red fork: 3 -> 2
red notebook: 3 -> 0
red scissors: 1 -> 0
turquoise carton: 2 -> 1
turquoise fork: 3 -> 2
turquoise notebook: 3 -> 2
...
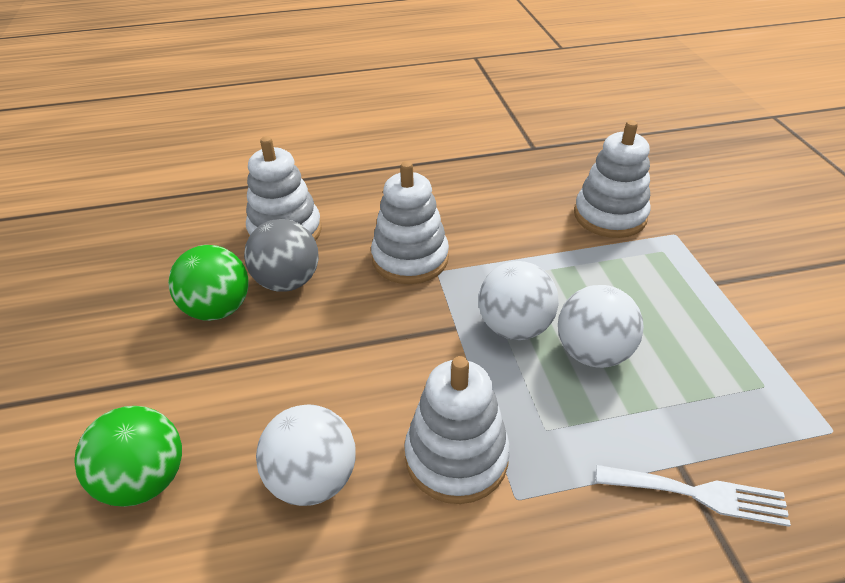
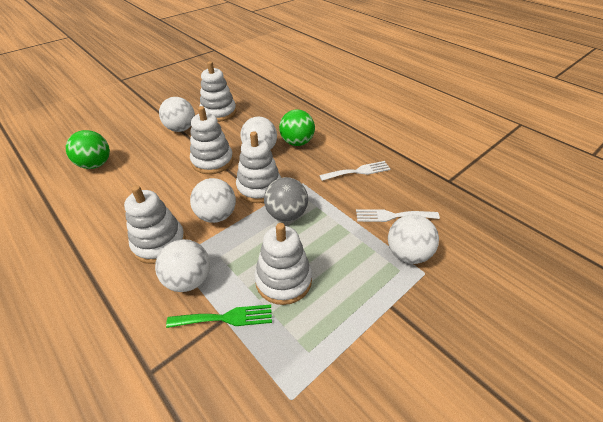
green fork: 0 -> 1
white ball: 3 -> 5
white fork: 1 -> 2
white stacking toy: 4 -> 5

▶ ACTION ITEM
After locating the line with "red scissors: 1 -> 0" in the material above, return it and each line after it exactly, ending at the line with "turquoise notebook: 3 -> 2".

▶ TASK RESPONSE
red scissors: 1 -> 0
turquoise carton: 2 -> 1
turquoise fork: 3 -> 2
turquoise notebook: 3 -> 2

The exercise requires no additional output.